▶ _Extracted data_
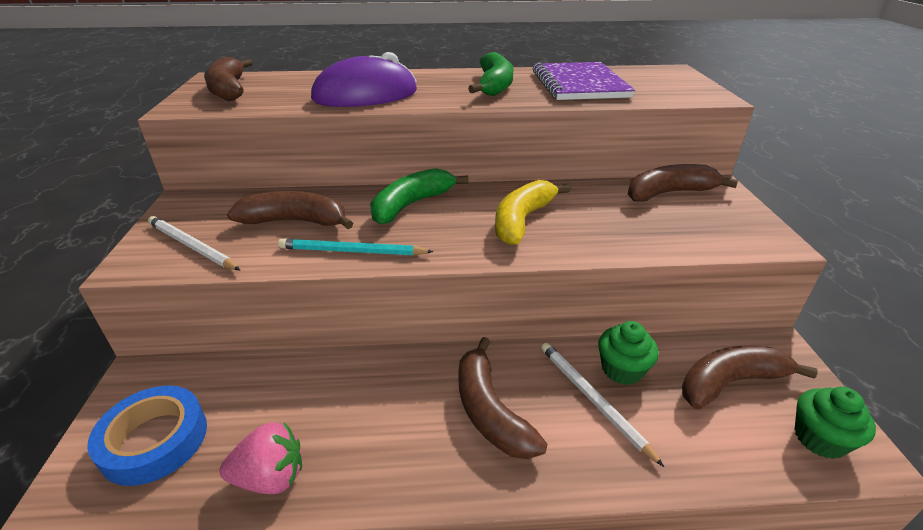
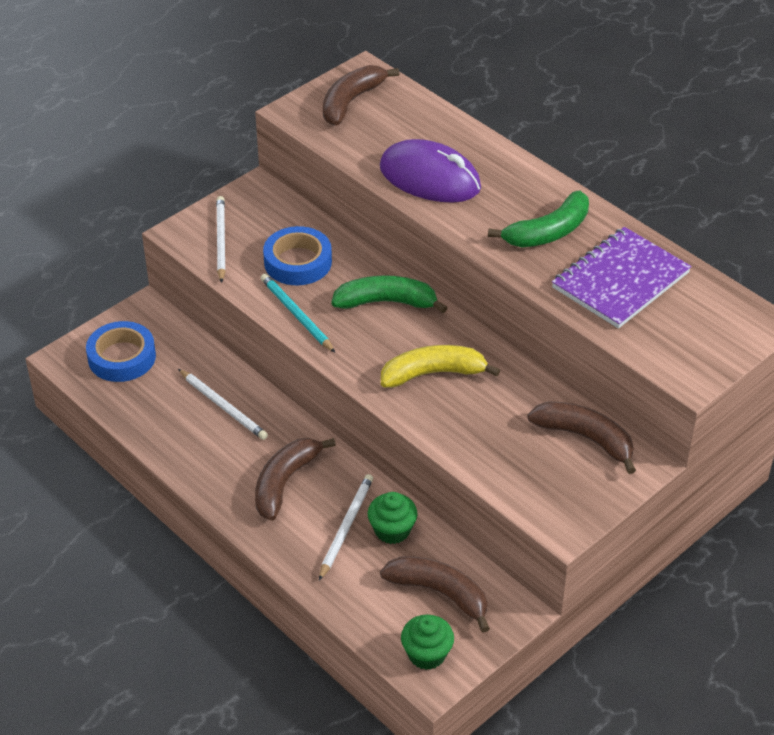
camera: 50 degrees right, 10 degrees up
(271, 477) = (149, 421): pink strawberry -> none
(295, 221) = (298, 262): brown banana -> blue tape
(336, 396) = (223, 406): none -> white pencil

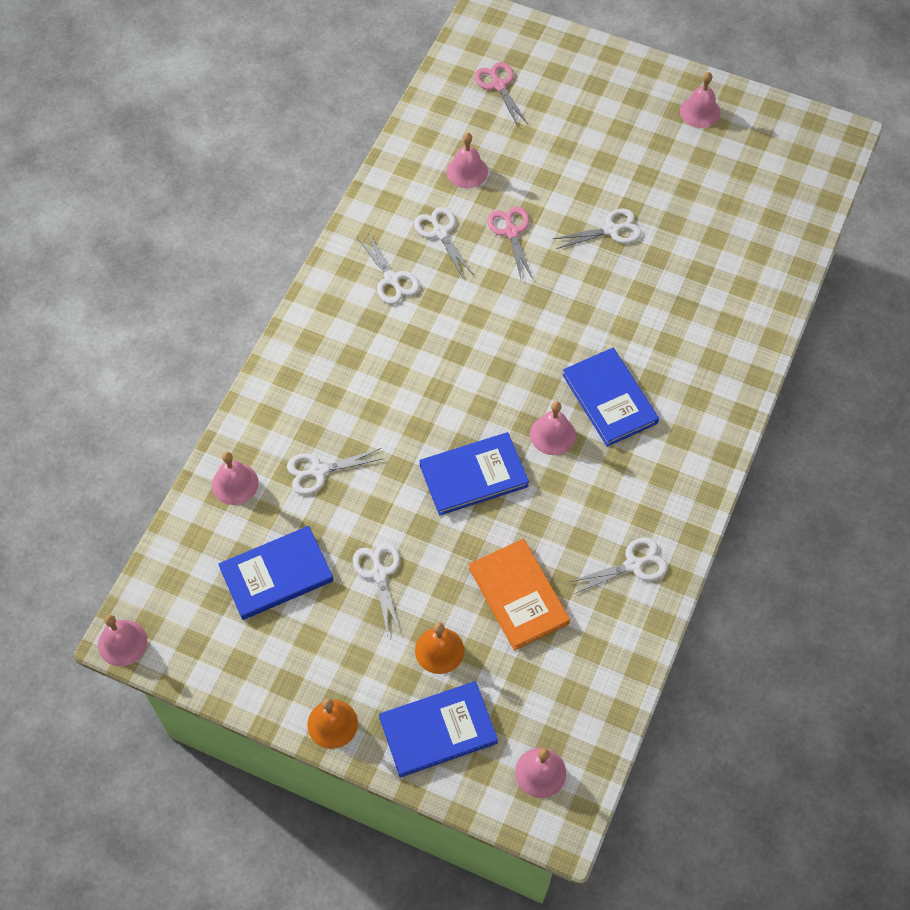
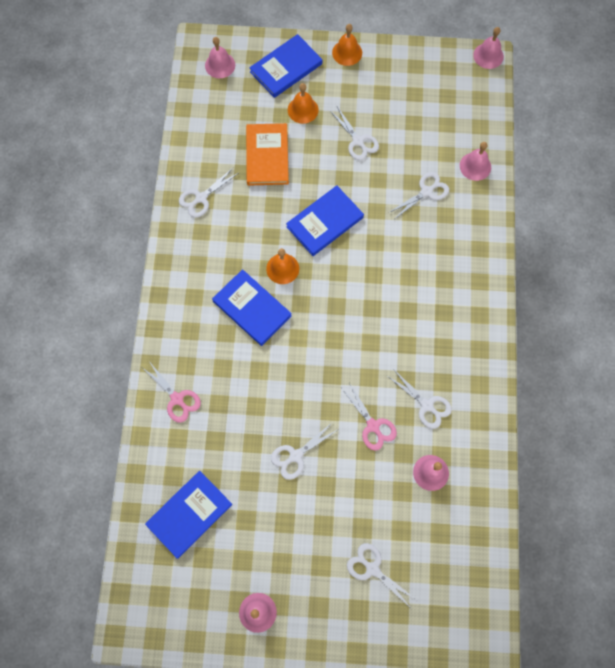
camera: 160 degrees right, 10 degrees up
(276, 575) = (420, 120): blue book -> blue book (189, 514)
(392, 279) = (445, 351): white scissors -> white scissors (372, 569)
(499, 85) = (441, 577): pink scissors -> pink scissors (177, 399)
(519, 595) = (267, 156): orange book -> orange book turned 45 degrees clockwise
(552, 434) = (282, 268): pink bell -> orange bell

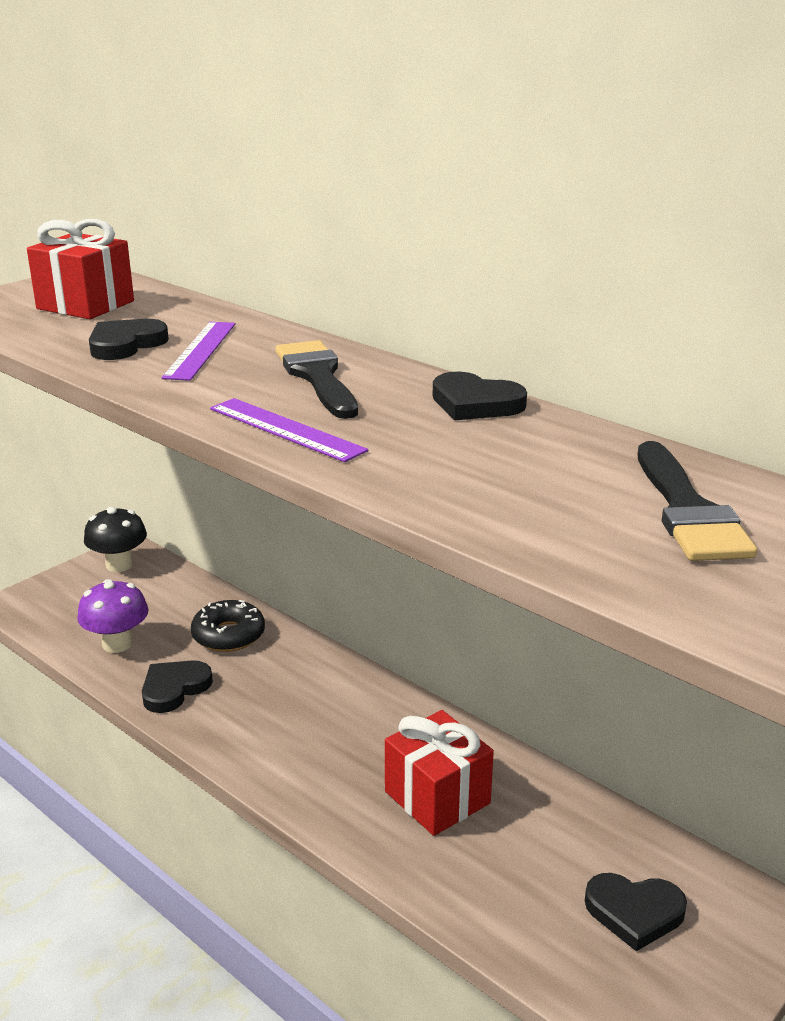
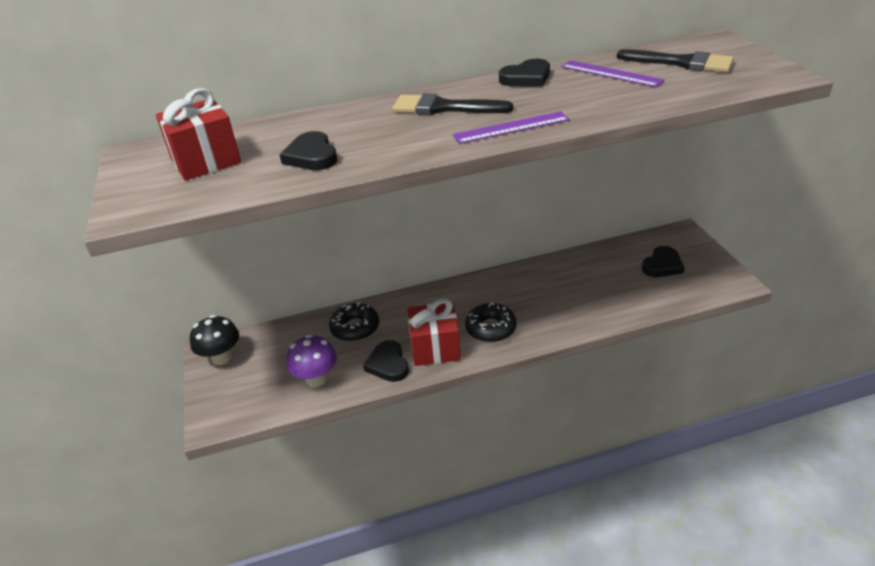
camera: 55 degrees left, 10 degrees up
(200, 350) = (355, 134): purple ruler -> purple ruler (611, 74)
(305, 755) = (491, 328): none -> black donut
(437, 797) = (556, 294): red gift -> red gift (435, 348)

▶ _What this task involves_
Please go through the listing and return each line that has "blue" in it.

▶ _Reply_
(295, 221) = (298, 262): brown banana -> blue tape
(276, 575) = (420, 120): blue book -> blue book (189, 514)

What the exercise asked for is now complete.